YOUR INSTRUCTIONS: Starting at the line holding "R12: 240 (CLK, LED_A) -> 240 (LED_A, VC)" and finishing at the line holding "U5 pin K: VCC -> AGND", transcribe the material exactly, keeping both ends but no pictures.

PROVIDED ENTRIES:

------------------------------------

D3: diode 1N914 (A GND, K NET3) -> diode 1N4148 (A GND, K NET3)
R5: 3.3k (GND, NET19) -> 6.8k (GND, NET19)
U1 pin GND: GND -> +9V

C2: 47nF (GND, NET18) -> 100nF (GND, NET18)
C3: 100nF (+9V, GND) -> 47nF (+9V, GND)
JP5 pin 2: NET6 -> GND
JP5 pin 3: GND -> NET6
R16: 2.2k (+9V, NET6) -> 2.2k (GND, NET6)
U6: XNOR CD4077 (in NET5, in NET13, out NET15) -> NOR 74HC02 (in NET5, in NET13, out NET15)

------------------------------------

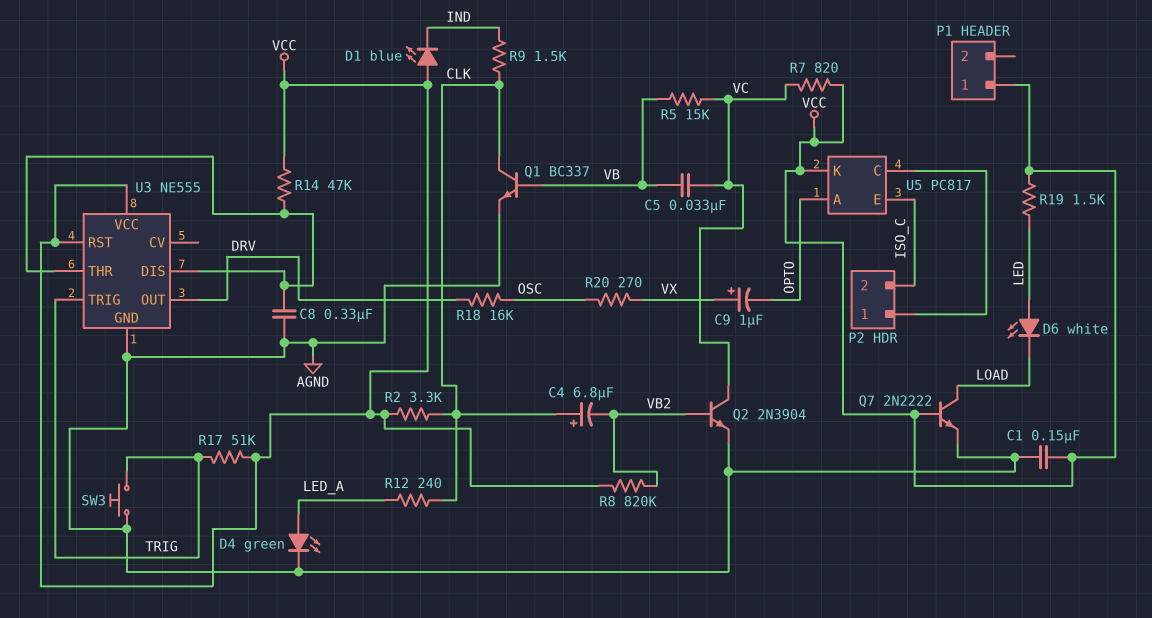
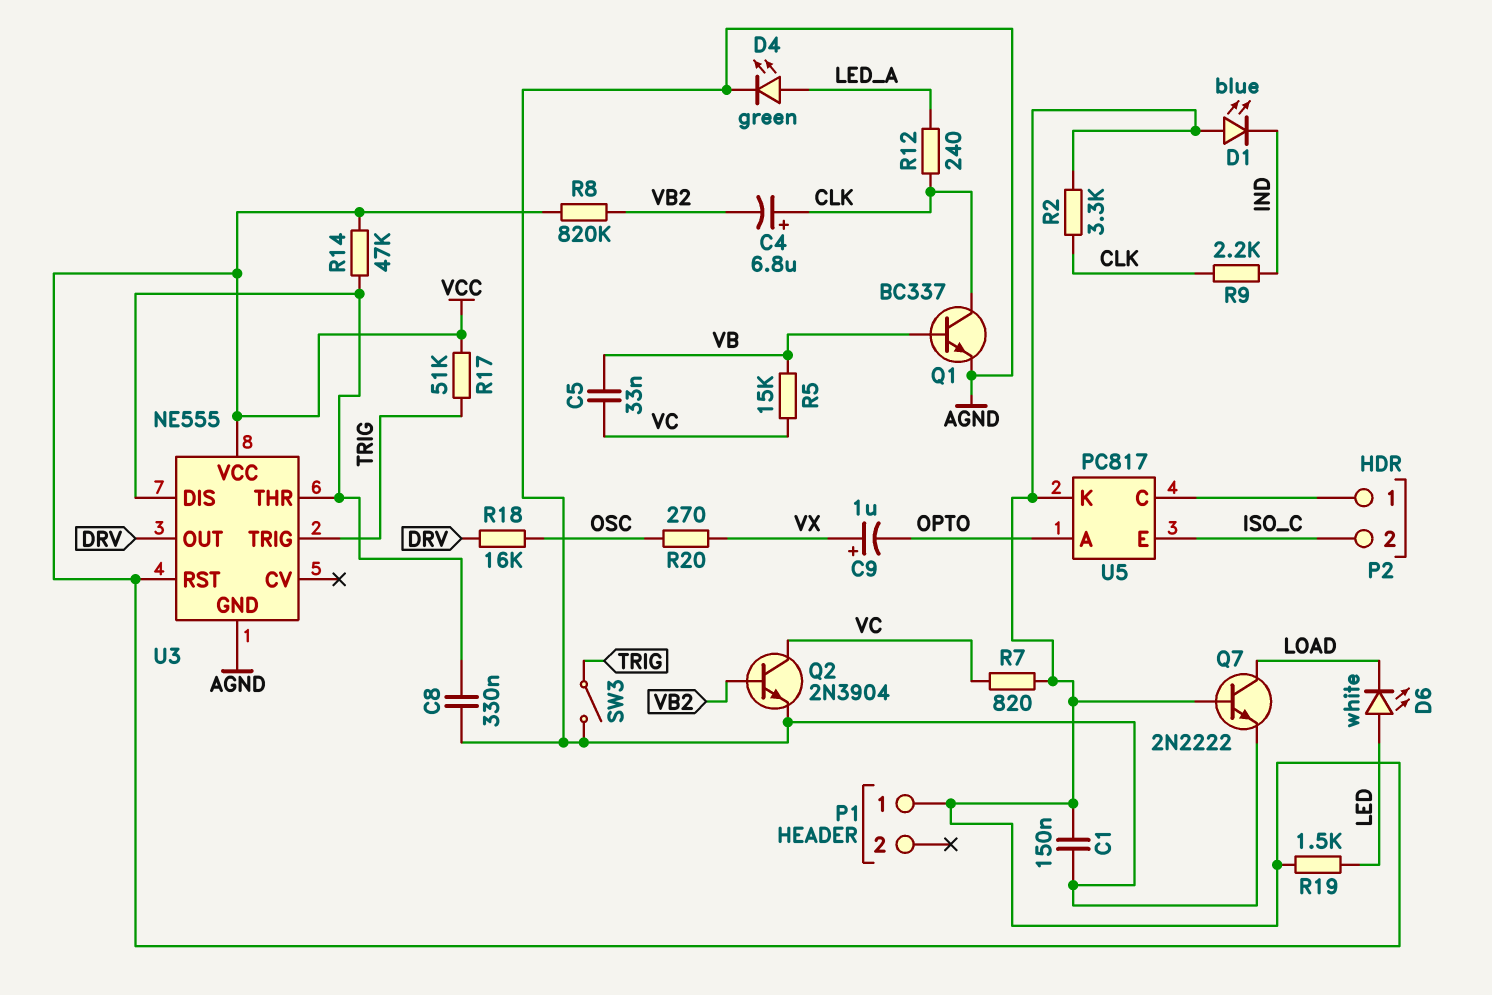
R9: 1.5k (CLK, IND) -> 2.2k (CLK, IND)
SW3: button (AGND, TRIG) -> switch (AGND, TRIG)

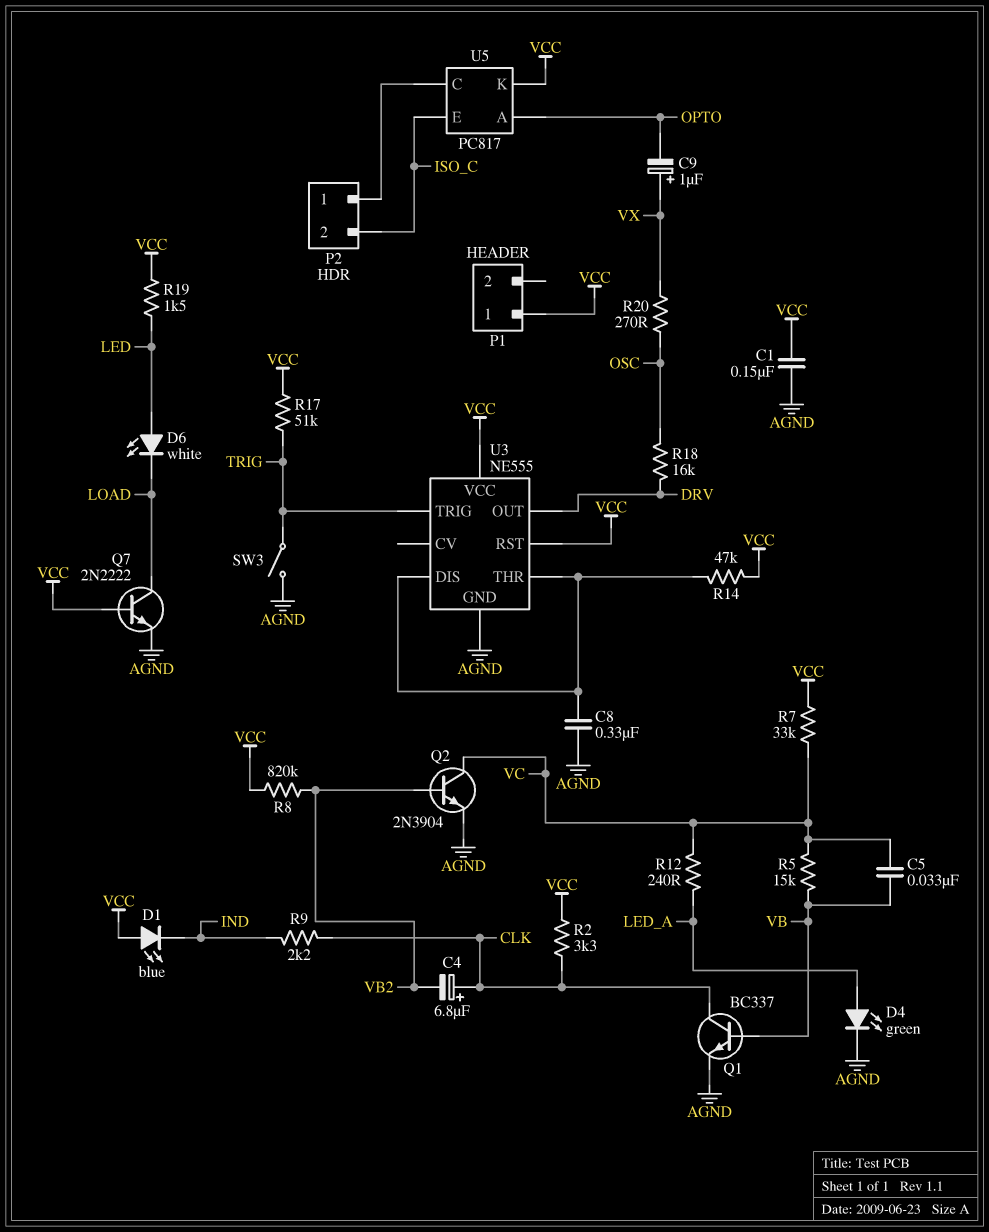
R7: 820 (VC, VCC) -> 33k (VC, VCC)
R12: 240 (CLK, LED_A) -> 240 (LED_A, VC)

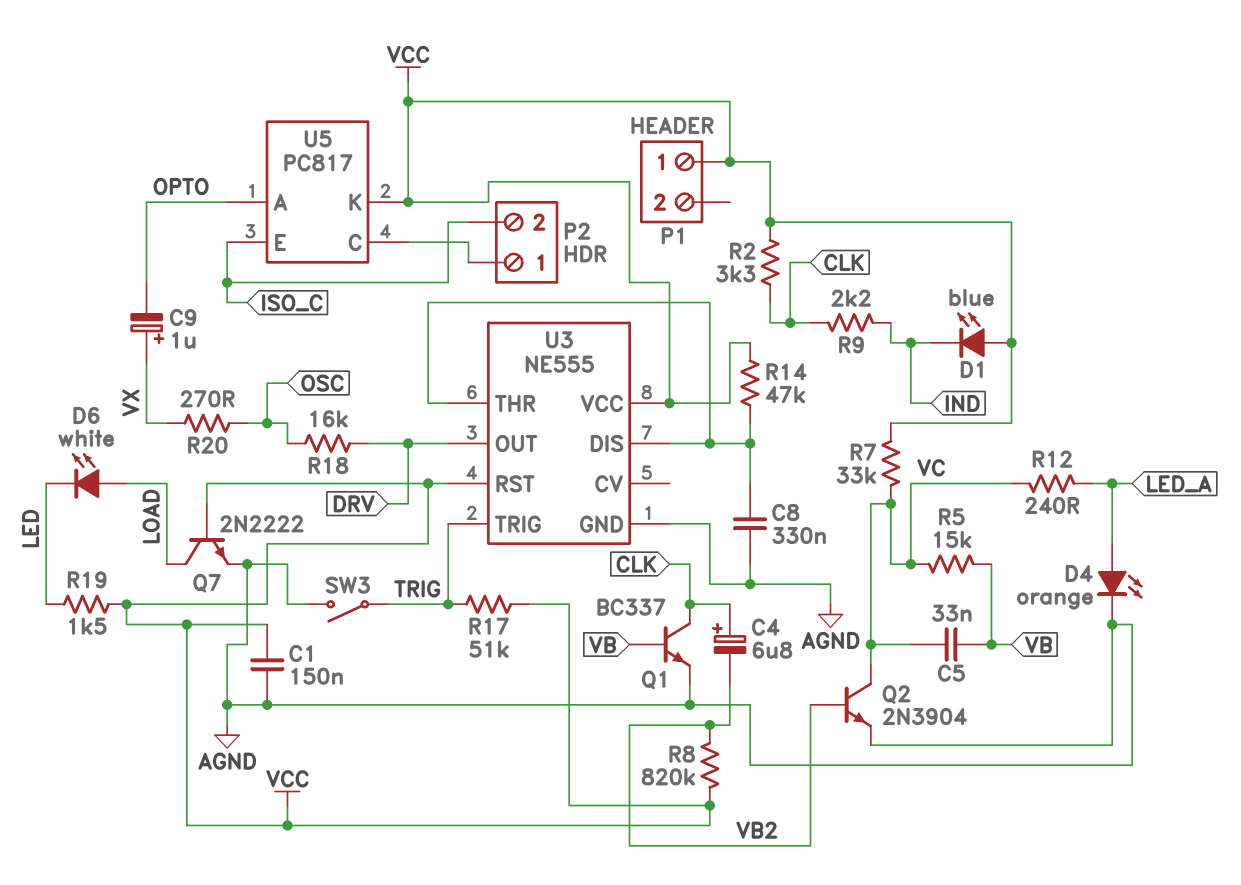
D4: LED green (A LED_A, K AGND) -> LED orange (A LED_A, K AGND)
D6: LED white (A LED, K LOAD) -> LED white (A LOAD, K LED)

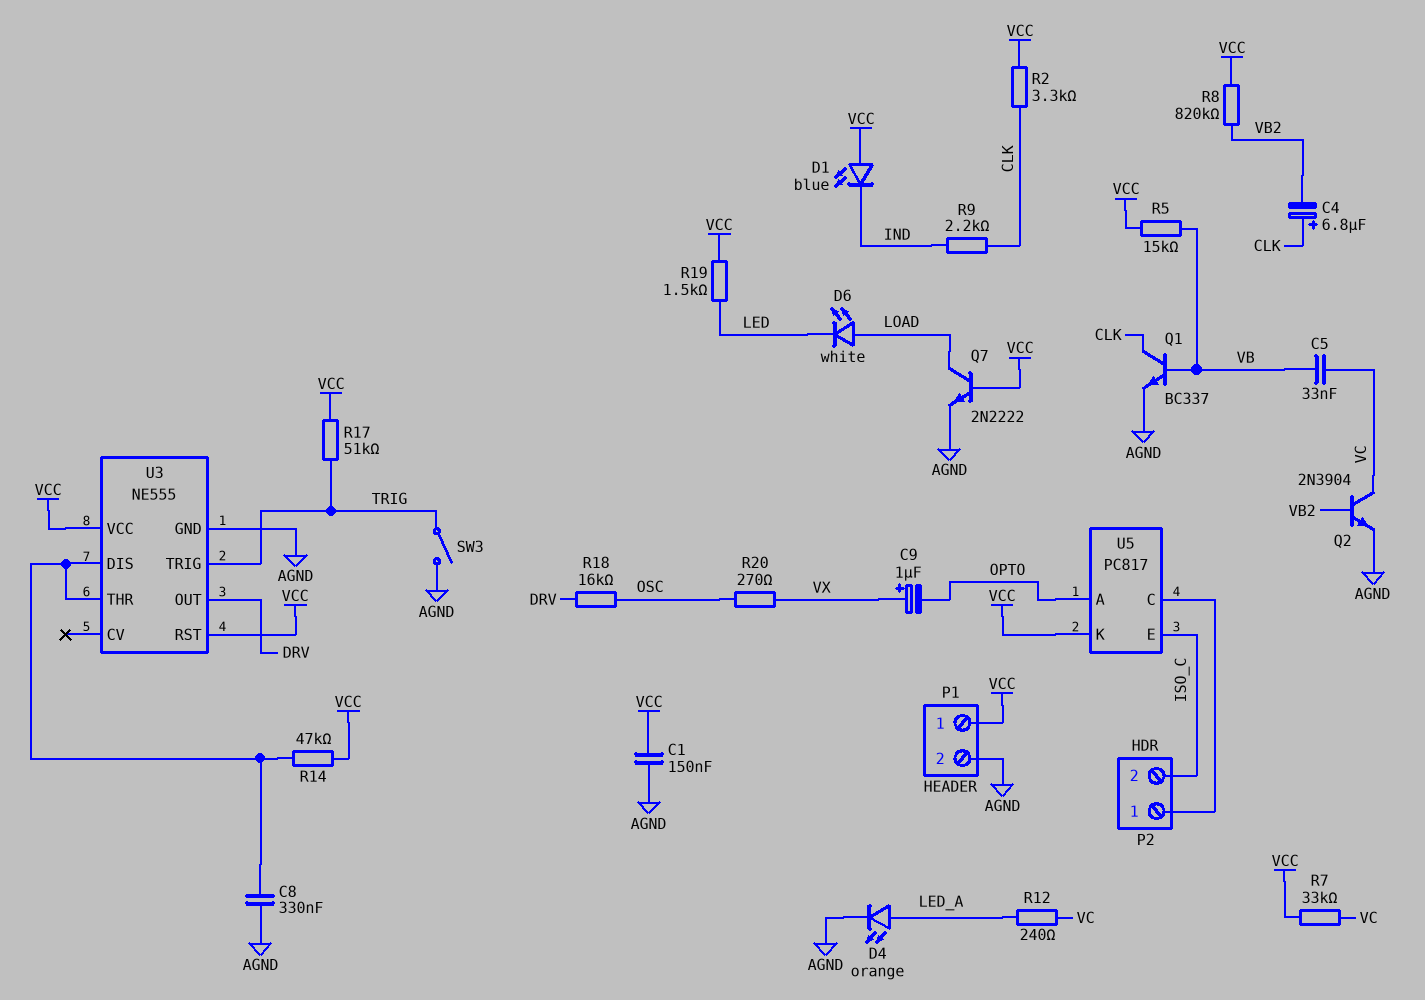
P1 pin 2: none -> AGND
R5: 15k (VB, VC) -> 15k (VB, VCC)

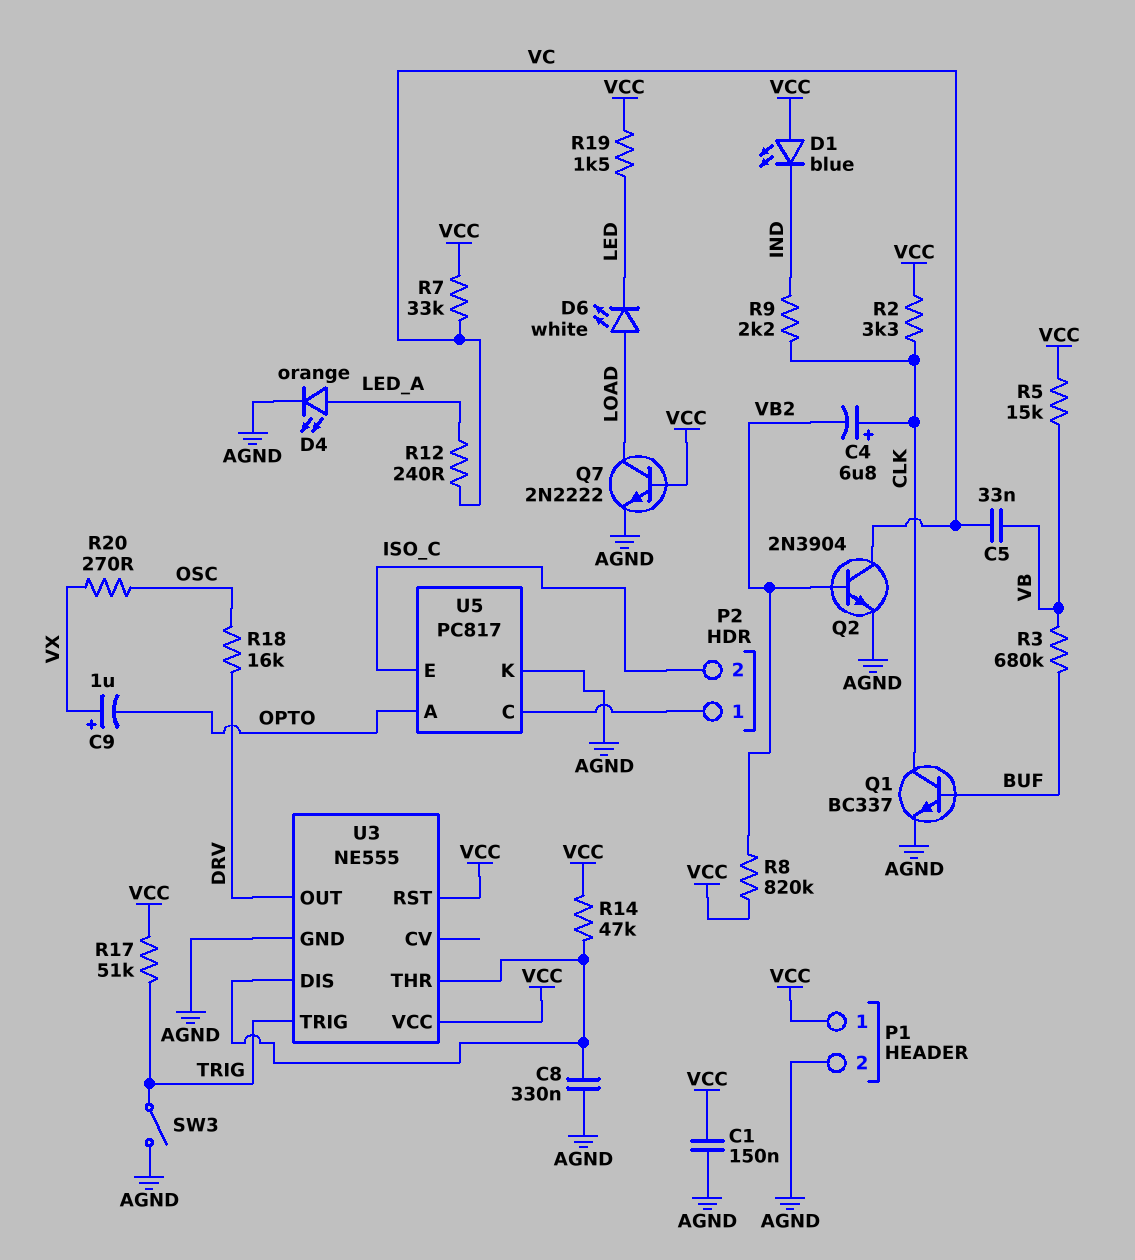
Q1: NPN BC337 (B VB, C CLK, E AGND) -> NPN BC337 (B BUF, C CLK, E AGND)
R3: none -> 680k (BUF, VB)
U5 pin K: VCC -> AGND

------------------------------------

FINISHED TASK:
R12: 240 (CLK, LED_A) -> 240 (LED_A, VC)

D4: LED green (A LED_A, K AGND) -> LED orange (A LED_A, K AGND)
D6: LED white (A LED, K LOAD) -> LED white (A LOAD, K LED)

P1 pin 2: none -> AGND
R5: 15k (VB, VC) -> 15k (VB, VCC)

Q1: NPN BC337 (B VB, C CLK, E AGND) -> NPN BC337 (B BUF, C CLK, E AGND)
R3: none -> 680k (BUF, VB)
U5 pin K: VCC -> AGND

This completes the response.